WHAT YOU NEED TO DO >> Please write out all the data that follows exactly, without the pictures.

==================================================

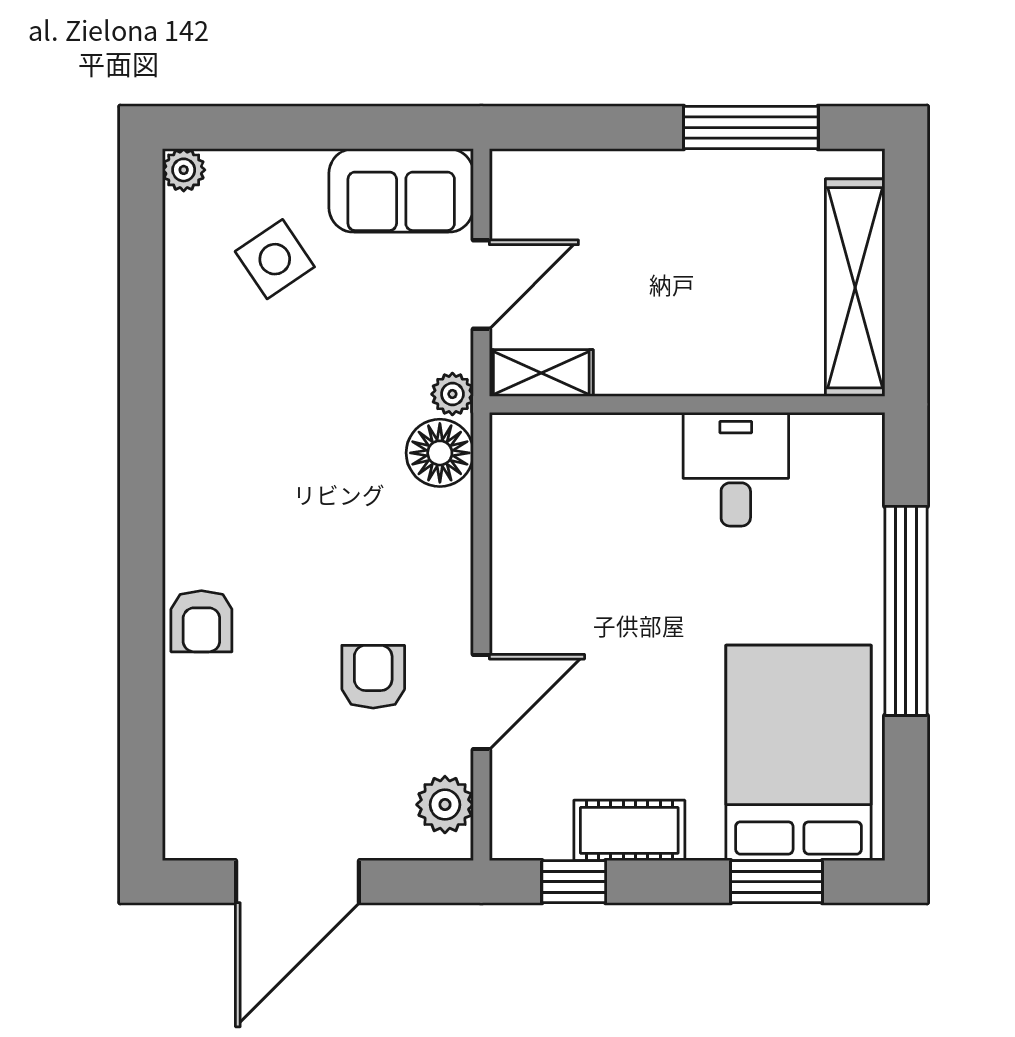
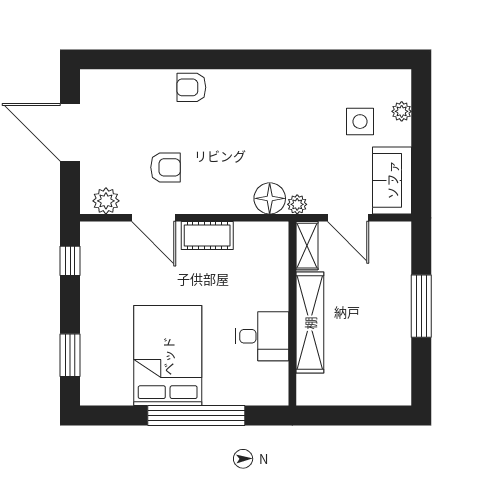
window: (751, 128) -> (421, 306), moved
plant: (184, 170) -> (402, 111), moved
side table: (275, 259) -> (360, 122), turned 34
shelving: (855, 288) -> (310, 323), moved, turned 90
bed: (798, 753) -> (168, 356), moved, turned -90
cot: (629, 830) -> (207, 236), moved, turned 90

==================================================

OUTPUT BELOW >>
window: (751, 128) -> (421, 306), moved
plant: (184, 170) -> (402, 111), moved
side table: (275, 259) -> (360, 122), turned 34
shelving: (855, 288) -> (310, 323), moved, turned 90
bed: (798, 753) -> (168, 356), moved, turned -90
cot: (629, 830) -> (207, 236), moved, turned 90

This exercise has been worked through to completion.